* _AIM OF THE EXERCISE_:
Look below for the line containing "AUDIO2 pin BUSY: D7 -> D4"; from there, print each line exactly up to and including the line containing "RTC3 pin SQW: D4 -> D7", and stop.

* _Before-and-after change data_:
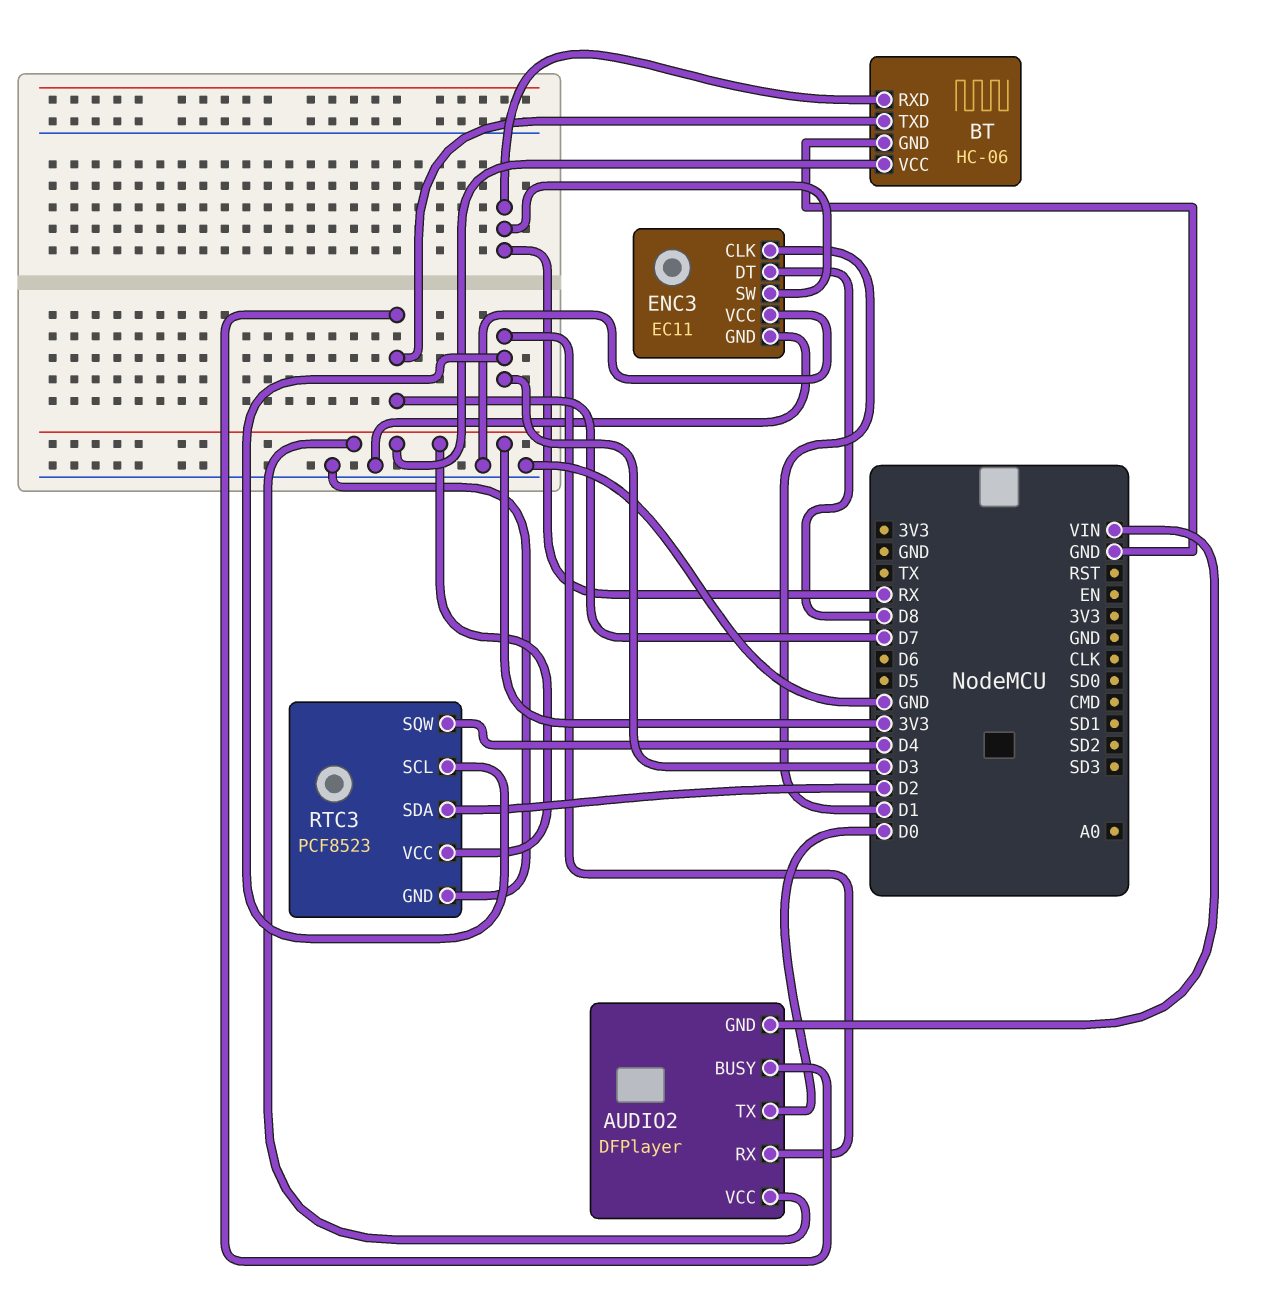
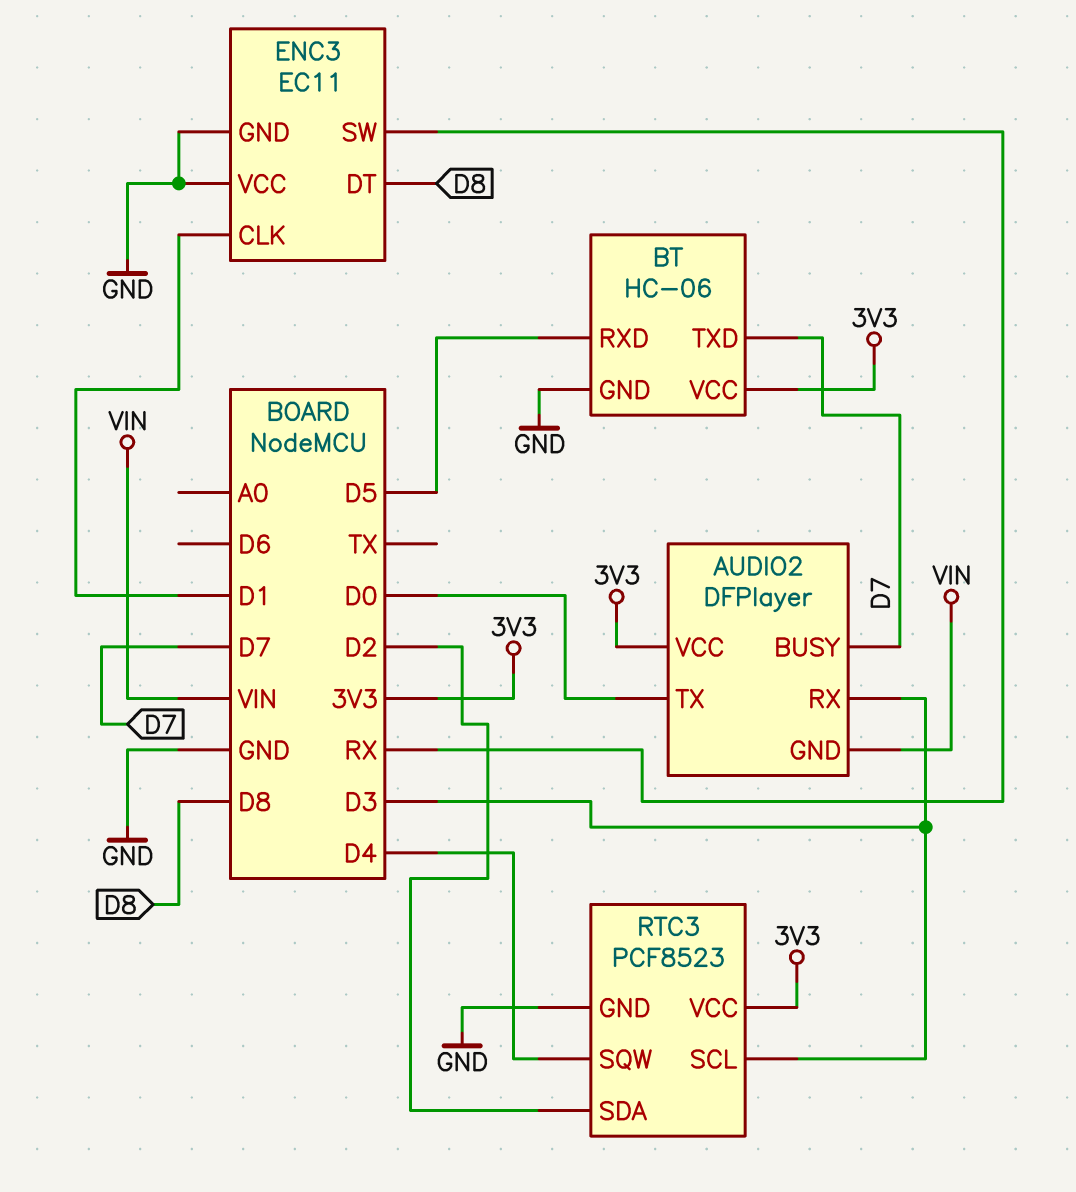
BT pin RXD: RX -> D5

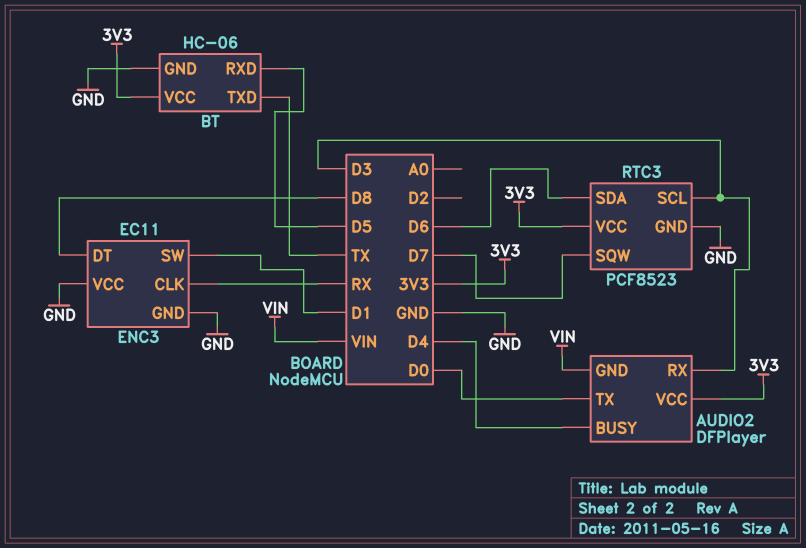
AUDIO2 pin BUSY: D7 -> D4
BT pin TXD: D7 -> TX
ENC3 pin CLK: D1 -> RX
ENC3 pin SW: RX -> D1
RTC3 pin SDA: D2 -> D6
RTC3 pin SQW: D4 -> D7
--
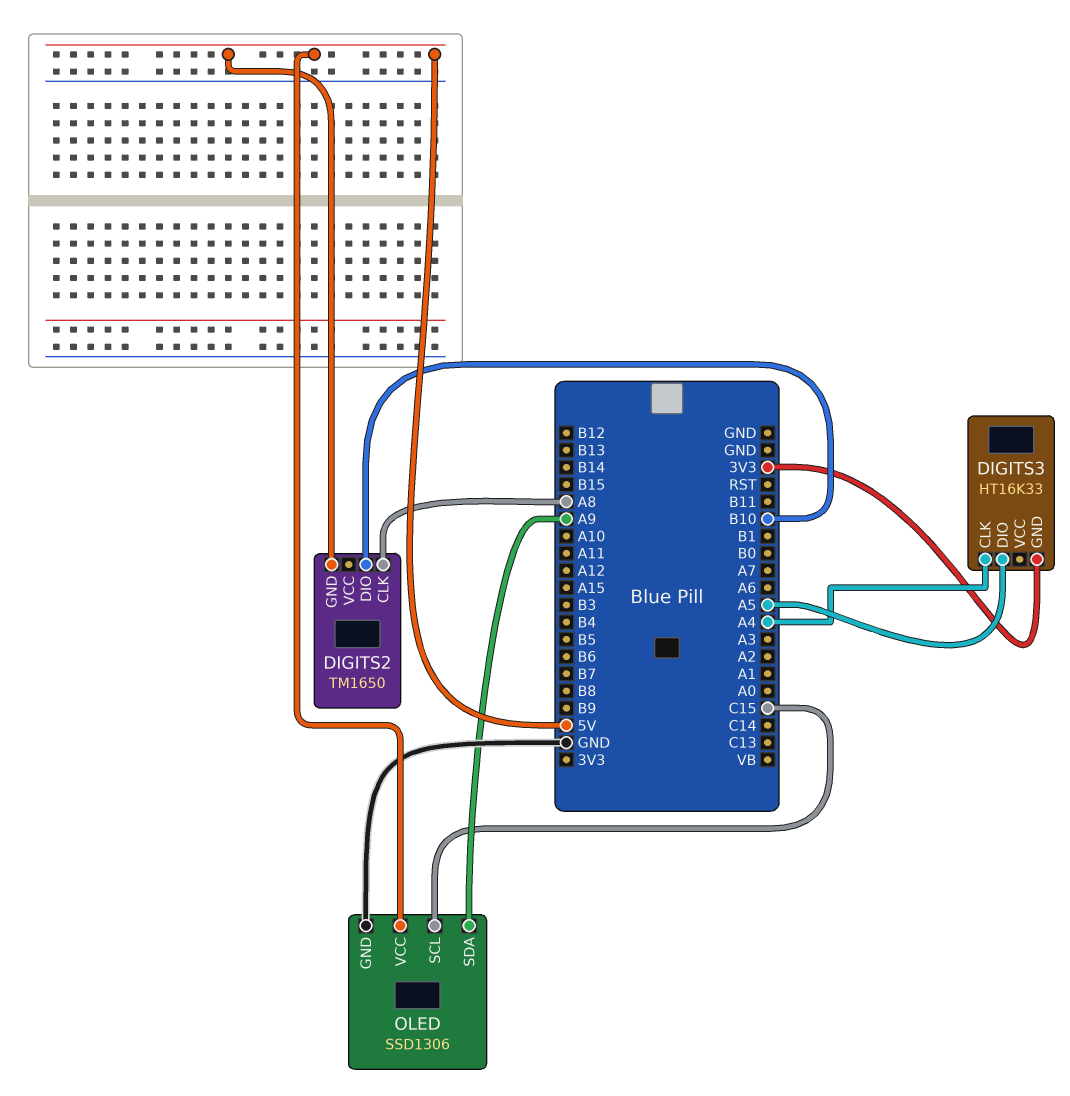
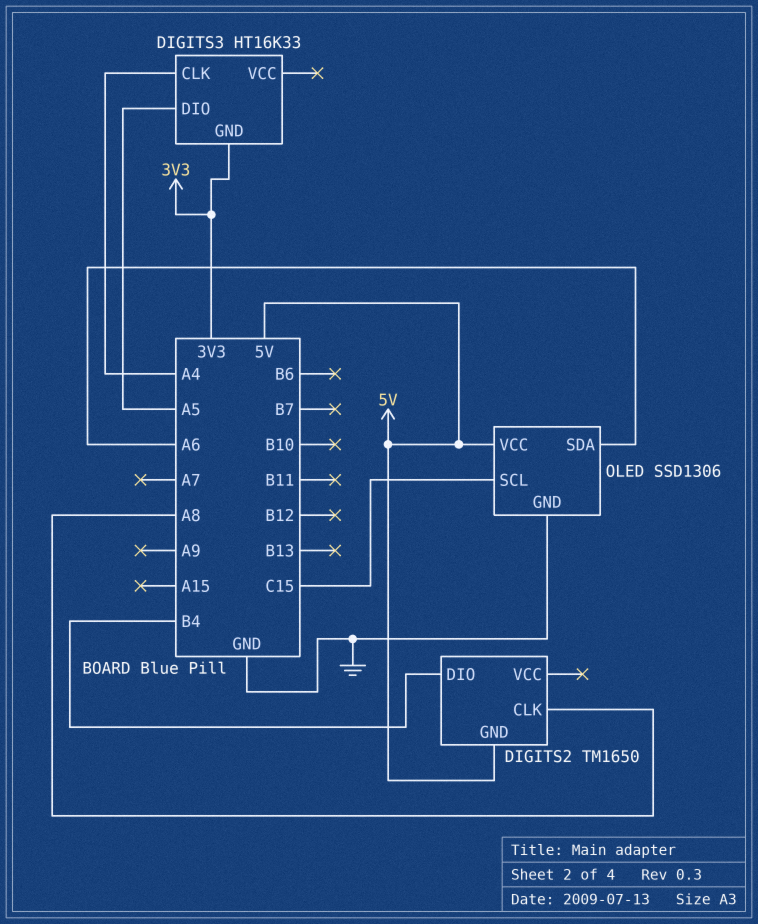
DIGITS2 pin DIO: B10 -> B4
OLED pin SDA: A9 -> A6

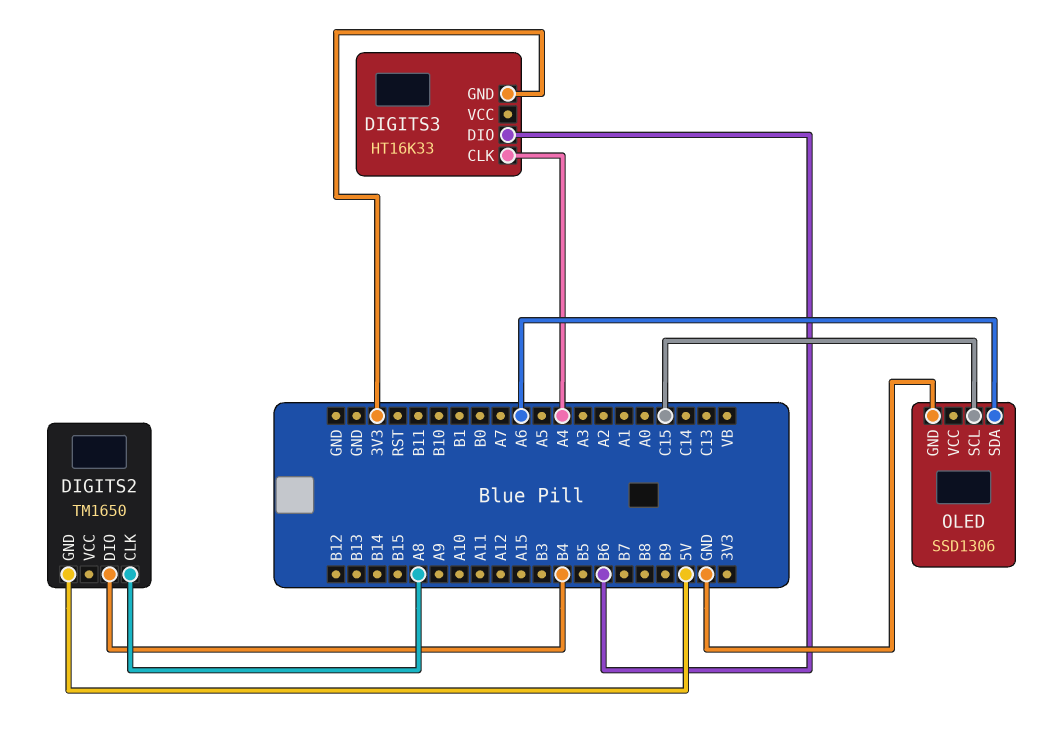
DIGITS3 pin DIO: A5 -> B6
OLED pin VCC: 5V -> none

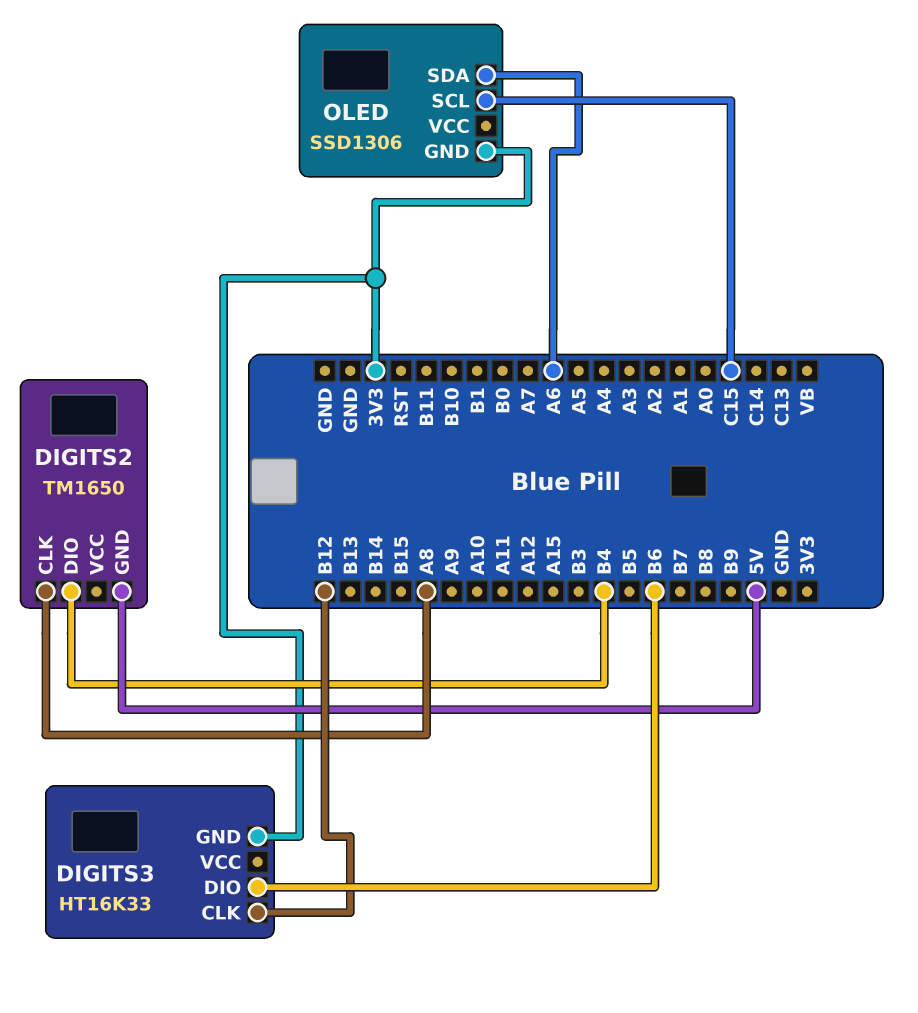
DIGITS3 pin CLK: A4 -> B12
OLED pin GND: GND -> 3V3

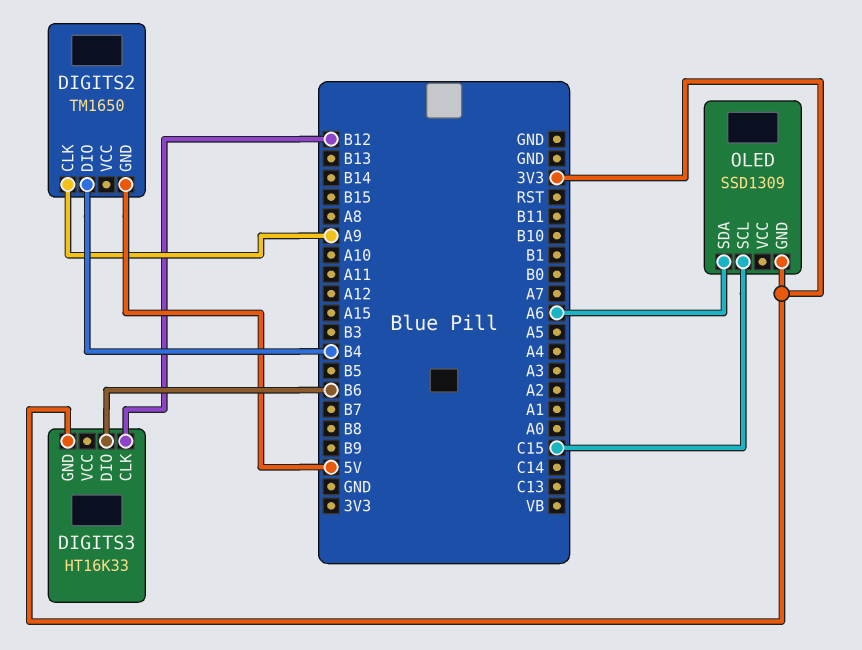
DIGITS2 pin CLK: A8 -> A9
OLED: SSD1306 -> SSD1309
==
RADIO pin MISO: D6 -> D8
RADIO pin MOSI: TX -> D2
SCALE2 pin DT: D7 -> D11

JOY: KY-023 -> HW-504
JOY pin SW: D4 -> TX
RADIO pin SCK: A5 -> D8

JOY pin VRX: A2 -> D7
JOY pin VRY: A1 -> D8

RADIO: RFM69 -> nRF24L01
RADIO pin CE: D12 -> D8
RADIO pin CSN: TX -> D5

* _WRITTEN SOLUTION_:
AUDIO2 pin BUSY: D7 -> D4
BT pin TXD: D7 -> TX
ENC3 pin CLK: D1 -> RX
ENC3 pin SW: RX -> D1
RTC3 pin SDA: D2 -> D6
RTC3 pin SQW: D4 -> D7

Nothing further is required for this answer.